- **About this exercise**
Nothing in the listing may be skipped; repeat it all exactly.

[[ Source data open ]]

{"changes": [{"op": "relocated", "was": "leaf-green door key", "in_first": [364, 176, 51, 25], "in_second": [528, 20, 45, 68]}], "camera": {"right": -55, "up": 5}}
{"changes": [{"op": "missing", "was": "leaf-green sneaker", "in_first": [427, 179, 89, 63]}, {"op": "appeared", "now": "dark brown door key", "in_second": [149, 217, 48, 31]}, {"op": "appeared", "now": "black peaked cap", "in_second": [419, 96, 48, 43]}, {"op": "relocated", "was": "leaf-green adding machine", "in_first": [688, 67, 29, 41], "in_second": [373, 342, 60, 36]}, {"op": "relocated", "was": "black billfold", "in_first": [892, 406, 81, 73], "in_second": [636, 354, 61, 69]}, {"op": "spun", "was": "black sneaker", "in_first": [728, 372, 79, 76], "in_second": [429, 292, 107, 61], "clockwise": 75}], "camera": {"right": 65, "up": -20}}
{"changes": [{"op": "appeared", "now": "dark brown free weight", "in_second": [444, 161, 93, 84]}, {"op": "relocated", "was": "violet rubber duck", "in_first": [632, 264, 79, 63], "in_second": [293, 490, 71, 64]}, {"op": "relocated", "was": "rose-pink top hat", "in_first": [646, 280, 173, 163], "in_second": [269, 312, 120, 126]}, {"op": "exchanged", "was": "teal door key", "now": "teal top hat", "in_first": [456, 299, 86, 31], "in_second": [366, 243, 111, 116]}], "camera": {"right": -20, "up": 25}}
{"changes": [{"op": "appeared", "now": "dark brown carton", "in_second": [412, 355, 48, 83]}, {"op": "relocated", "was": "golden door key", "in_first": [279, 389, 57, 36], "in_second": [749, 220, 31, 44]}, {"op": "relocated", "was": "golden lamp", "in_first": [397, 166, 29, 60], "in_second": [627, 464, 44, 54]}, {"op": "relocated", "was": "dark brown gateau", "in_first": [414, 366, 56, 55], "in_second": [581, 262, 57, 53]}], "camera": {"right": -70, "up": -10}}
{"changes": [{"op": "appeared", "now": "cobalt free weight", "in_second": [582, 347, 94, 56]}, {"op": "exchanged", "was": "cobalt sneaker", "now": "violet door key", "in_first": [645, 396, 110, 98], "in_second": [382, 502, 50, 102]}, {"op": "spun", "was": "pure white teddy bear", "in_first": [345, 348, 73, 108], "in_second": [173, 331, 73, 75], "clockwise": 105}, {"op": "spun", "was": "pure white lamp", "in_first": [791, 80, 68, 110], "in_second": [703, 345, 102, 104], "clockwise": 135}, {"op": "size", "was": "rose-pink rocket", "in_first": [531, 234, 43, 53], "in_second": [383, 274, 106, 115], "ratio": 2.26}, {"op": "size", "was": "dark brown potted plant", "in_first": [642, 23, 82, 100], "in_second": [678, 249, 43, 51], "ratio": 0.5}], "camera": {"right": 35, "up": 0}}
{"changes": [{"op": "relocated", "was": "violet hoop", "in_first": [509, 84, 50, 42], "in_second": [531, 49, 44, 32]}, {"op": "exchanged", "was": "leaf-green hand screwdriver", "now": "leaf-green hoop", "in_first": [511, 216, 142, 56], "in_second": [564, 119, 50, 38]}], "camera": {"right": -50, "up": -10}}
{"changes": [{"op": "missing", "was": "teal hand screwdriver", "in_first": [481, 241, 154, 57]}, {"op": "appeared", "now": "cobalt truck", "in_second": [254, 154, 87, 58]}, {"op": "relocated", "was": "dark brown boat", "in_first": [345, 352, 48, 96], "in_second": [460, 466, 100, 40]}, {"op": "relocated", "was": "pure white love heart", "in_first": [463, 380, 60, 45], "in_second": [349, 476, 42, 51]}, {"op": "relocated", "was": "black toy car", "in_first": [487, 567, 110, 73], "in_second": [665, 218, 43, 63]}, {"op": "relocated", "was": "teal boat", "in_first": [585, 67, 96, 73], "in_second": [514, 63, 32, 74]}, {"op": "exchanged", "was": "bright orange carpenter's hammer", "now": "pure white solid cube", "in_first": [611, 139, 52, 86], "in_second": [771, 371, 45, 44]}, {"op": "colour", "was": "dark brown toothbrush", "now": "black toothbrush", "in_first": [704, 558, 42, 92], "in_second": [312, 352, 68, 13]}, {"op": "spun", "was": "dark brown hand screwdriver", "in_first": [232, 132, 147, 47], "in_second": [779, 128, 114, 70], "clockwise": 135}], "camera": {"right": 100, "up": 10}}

[[ Source data closed ]]

- **Output for this exercise**
{"changes": [{"op": "relocated", "was": "leaf-green door key", "in_first": [364, 176, 51, 25], "in_second": [528, 20, 45, 68]}], "camera": {"right": -55, "up": 5}}
{"changes": [{"op": "missing", "was": "leaf-green sneaker", "in_first": [427, 179, 89, 63]}, {"op": "appeared", "now": "dark brown door key", "in_second": [149, 217, 48, 31]}, {"op": "appeared", "now": "black peaked cap", "in_second": [419, 96, 48, 43]}, {"op": "relocated", "was": "leaf-green adding machine", "in_first": [688, 67, 29, 41], "in_second": [373, 342, 60, 36]}, {"op": "relocated", "was": "black billfold", "in_first": [892, 406, 81, 73], "in_second": [636, 354, 61, 69]}, {"op": "spun", "was": "black sneaker", "in_first": [728, 372, 79, 76], "in_second": [429, 292, 107, 61], "clockwise": 75}], "camera": {"right": 65, "up": -20}}
{"changes": [{"op": "appeared", "now": "dark brown free weight", "in_second": [444, 161, 93, 84]}, {"op": "relocated", "was": "violet rubber duck", "in_first": [632, 264, 79, 63], "in_second": [293, 490, 71, 64]}, {"op": "relocated", "was": "rose-pink top hat", "in_first": [646, 280, 173, 163], "in_second": [269, 312, 120, 126]}, {"op": "exchanged", "was": "teal door key", "now": "teal top hat", "in_first": [456, 299, 86, 31], "in_second": [366, 243, 111, 116]}], "camera": {"right": -20, "up": 25}}
{"changes": [{"op": "appeared", "now": "dark brown carton", "in_second": [412, 355, 48, 83]}, {"op": "relocated", "was": "golden door key", "in_first": [279, 389, 57, 36], "in_second": [749, 220, 31, 44]}, {"op": "relocated", "was": "golden lamp", "in_first": [397, 166, 29, 60], "in_second": [627, 464, 44, 54]}, {"op": "relocated", "was": "dark brown gateau", "in_first": [414, 366, 56, 55], "in_second": [581, 262, 57, 53]}], "camera": {"right": -70, "up": -10}}
{"changes": [{"op": "appeared", "now": "cobalt free weight", "in_second": [582, 347, 94, 56]}, {"op": "exchanged", "was": "cobalt sneaker", "now": "violet door key", "in_first": [645, 396, 110, 98], "in_second": [382, 502, 50, 102]}, {"op": "spun", "was": "pure white teddy bear", "in_first": [345, 348, 73, 108], "in_second": [173, 331, 73, 75], "clockwise": 105}, {"op": "spun", "was": "pure white lamp", "in_first": [791, 80, 68, 110], "in_second": [703, 345, 102, 104], "clockwise": 135}, {"op": "size", "was": "rose-pink rocket", "in_first": [531, 234, 43, 53], "in_second": [383, 274, 106, 115], "ratio": 2.26}, {"op": "size", "was": "dark brown potted plant", "in_first": [642, 23, 82, 100], "in_second": [678, 249, 43, 51], "ratio": 0.5}], "camera": {"right": 35, "up": 0}}
{"changes": [{"op": "relocated", "was": "violet hoop", "in_first": [509, 84, 50, 42], "in_second": [531, 49, 44, 32]}, {"op": "exchanged", "was": "leaf-green hand screwdriver", "now": "leaf-green hoop", "in_first": [511, 216, 142, 56], "in_second": [564, 119, 50, 38]}], "camera": {"right": -50, "up": -10}}
{"changes": [{"op": "missing", "was": "teal hand screwdriver", "in_first": [481, 241, 154, 57]}, {"op": "appeared", "now": "cobalt truck", "in_second": [254, 154, 87, 58]}, {"op": "relocated", "was": "dark brown boat", "in_first": [345, 352, 48, 96], "in_second": [460, 466, 100, 40]}, {"op": "relocated", "was": "pure white love heart", "in_first": [463, 380, 60, 45], "in_second": [349, 476, 42, 51]}, {"op": "relocated", "was": "black toy car", "in_first": [487, 567, 110, 73], "in_second": [665, 218, 43, 63]}, {"op": "relocated", "was": "teal boat", "in_first": [585, 67, 96, 73], "in_second": [514, 63, 32, 74]}, {"op": "exchanged", "was": "bright orange carpenter's hammer", "now": "pure white solid cube", "in_first": [611, 139, 52, 86], "in_second": [771, 371, 45, 44]}, {"op": "colour", "was": "dark brown toothbrush", "now": "black toothbrush", "in_first": [704, 558, 42, 92], "in_second": [312, 352, 68, 13]}, {"op": "spun", "was": "dark brown hand screwdriver", "in_first": [232, 132, 147, 47], "in_second": [779, 128, 114, 70], "clockwise": 135}], "camera": {"right": 100, "up": 10}}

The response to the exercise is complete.